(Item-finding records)
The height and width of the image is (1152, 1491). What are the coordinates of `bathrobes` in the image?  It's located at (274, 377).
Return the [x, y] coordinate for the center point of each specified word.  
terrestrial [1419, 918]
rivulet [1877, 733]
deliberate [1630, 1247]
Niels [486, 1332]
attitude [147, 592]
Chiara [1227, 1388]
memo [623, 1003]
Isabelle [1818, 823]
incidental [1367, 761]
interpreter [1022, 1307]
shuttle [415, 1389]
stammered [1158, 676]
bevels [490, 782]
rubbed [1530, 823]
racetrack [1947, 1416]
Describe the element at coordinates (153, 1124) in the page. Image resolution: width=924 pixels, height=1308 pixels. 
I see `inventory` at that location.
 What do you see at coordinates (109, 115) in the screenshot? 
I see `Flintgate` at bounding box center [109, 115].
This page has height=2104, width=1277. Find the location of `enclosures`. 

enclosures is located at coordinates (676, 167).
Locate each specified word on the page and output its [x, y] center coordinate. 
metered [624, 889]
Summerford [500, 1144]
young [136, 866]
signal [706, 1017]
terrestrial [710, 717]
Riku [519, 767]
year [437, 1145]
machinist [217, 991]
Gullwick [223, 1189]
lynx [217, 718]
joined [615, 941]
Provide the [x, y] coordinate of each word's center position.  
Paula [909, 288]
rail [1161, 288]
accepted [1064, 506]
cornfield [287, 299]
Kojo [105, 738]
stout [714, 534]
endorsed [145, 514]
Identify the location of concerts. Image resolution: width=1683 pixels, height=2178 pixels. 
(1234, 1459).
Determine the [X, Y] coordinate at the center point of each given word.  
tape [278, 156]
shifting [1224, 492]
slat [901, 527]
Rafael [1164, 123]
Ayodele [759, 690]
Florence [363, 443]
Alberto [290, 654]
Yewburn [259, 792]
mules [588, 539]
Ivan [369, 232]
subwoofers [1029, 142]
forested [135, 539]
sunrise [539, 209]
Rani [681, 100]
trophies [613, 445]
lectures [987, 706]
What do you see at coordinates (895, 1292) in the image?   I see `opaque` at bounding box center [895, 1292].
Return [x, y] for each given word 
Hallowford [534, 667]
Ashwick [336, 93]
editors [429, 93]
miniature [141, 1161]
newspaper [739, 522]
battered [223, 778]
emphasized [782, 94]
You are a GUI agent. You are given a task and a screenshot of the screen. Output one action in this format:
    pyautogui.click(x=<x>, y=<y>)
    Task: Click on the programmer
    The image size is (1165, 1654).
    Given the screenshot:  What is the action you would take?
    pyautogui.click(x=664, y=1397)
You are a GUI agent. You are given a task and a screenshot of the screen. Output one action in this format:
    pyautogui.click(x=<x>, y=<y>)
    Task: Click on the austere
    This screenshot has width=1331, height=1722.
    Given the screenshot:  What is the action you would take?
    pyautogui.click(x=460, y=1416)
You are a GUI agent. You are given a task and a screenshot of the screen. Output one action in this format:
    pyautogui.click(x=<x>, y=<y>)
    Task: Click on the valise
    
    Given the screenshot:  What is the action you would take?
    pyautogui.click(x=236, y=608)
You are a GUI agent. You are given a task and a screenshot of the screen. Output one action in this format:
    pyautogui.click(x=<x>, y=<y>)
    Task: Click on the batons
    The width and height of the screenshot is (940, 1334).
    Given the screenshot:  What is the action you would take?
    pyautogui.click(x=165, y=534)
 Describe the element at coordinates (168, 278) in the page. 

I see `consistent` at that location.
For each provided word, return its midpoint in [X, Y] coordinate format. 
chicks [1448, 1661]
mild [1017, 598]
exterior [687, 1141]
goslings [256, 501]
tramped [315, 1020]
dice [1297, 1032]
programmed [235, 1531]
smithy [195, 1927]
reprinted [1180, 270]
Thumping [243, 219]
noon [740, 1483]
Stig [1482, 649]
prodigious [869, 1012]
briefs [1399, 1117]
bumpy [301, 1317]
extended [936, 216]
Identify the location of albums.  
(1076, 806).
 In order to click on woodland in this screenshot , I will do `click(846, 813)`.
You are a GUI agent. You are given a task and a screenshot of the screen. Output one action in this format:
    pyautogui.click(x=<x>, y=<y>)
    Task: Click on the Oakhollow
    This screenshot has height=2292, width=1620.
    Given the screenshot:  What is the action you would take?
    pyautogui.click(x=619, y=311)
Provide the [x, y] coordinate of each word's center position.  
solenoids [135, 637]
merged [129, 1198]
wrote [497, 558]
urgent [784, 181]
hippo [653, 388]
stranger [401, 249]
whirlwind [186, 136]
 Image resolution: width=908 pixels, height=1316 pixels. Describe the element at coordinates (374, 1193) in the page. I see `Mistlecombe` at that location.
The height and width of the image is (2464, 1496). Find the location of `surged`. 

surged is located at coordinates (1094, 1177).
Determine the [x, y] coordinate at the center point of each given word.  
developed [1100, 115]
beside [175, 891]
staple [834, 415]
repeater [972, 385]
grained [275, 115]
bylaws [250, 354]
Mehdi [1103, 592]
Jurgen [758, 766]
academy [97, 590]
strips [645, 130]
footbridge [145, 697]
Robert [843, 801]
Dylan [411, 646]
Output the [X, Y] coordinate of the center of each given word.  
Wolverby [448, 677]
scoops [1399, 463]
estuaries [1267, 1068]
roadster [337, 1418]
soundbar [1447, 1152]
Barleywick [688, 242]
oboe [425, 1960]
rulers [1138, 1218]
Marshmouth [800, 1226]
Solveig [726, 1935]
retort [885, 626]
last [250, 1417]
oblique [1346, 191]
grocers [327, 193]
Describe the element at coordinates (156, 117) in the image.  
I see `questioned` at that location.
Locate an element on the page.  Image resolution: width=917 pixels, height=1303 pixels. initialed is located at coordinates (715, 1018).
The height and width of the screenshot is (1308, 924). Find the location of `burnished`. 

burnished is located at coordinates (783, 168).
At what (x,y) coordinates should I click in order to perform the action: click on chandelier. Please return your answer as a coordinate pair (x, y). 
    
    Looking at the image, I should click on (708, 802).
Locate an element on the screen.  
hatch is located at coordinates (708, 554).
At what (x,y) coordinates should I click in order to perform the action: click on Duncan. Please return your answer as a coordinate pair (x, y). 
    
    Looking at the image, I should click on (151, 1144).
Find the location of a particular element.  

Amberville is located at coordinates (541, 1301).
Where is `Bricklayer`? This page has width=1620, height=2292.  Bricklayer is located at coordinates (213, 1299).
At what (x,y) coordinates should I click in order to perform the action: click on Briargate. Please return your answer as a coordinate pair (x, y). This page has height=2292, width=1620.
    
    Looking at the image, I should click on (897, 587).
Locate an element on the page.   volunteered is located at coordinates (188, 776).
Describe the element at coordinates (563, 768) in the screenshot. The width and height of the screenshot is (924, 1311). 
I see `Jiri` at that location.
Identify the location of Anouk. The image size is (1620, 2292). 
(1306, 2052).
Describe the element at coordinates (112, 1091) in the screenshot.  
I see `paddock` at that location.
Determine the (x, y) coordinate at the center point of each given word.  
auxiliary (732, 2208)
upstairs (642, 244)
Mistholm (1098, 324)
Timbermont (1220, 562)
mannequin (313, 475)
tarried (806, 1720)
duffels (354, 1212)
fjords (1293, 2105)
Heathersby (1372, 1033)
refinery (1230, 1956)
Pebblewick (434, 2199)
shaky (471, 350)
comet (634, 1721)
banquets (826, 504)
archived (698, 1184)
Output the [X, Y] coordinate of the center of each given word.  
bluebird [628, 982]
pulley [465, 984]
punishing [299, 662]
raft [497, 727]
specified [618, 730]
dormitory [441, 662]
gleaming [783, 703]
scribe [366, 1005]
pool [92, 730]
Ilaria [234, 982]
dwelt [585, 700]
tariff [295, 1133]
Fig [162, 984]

### Task details
Gather and copy out every line of the material above that contains the string "specified", treating uppercase and lowercase letters as distinct.

### Reply
Return the [x, y] coordinate for the center point of each specified word.  
Locate each specified word on the page and output its [x, y] center coordinate. 
specified [618, 730]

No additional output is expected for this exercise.